| Do this |
Set out the lines from the start of the records up to and including the line containing "red star: rotated 9 degrees counterclockwise" as a JSON list of strings, one string per line, with blank lines omitted. Leave the pictures out of the answer.

| Input material |
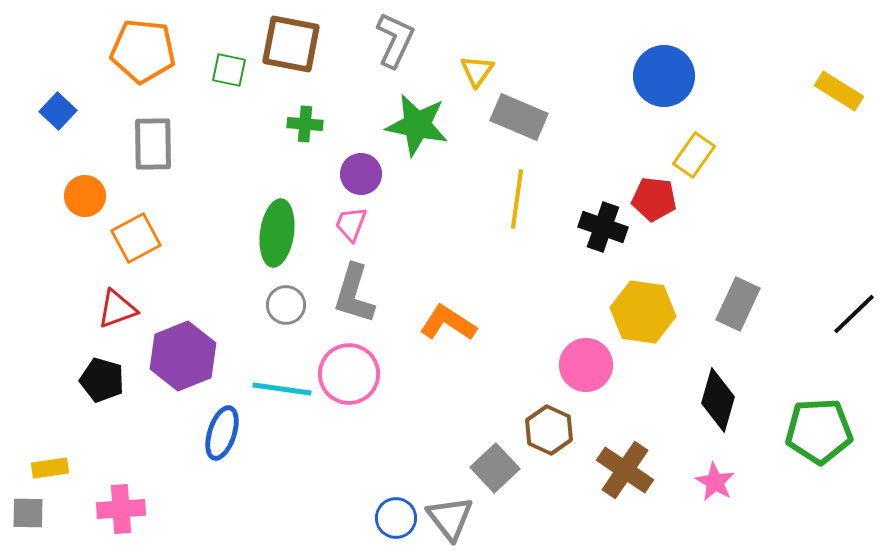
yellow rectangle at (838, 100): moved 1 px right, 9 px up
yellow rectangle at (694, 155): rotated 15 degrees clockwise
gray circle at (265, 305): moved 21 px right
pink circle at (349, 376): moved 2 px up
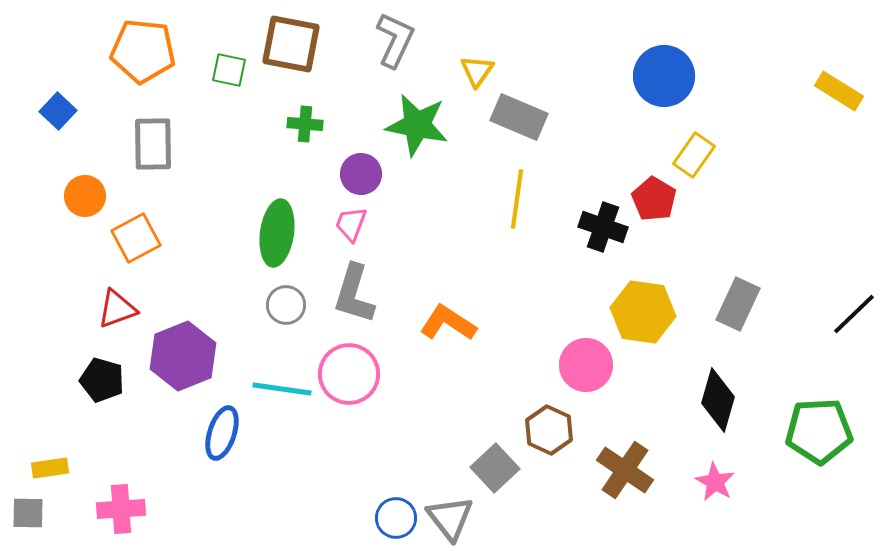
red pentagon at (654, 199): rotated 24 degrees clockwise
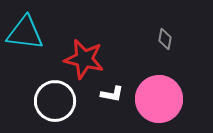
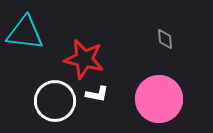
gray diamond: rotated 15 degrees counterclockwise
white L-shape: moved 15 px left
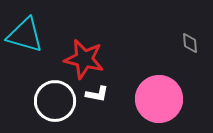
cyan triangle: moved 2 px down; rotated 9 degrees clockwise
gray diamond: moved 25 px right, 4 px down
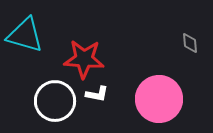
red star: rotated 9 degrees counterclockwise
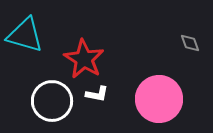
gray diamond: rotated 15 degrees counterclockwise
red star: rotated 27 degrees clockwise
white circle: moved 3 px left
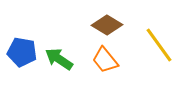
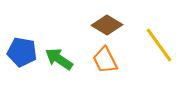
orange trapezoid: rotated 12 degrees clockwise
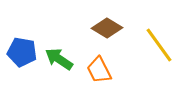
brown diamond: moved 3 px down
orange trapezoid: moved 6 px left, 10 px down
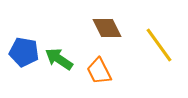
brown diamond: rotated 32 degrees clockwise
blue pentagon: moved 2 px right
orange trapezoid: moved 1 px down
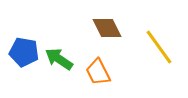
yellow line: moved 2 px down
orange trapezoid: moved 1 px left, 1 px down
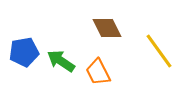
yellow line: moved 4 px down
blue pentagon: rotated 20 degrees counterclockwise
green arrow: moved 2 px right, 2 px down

| Result for this exercise |
[
  "yellow rectangle at (838, 100): moved 1 px right, 9 px up",
  "yellow rectangle at (694, 155): rotated 15 degrees clockwise",
  "gray circle at (265, 305): moved 21 px right",
  "pink circle at (349, 376): moved 2 px up",
  "red pentagon at (654, 199): rotated 24 degrees clockwise",
  "gray diamond: rotated 15 degrees counterclockwise",
  "white L-shape: moved 15 px left",
  "cyan triangle: moved 2 px down; rotated 9 degrees clockwise",
  "gray diamond: moved 25 px right, 4 px down",
  "red star: rotated 9 degrees counterclockwise"
]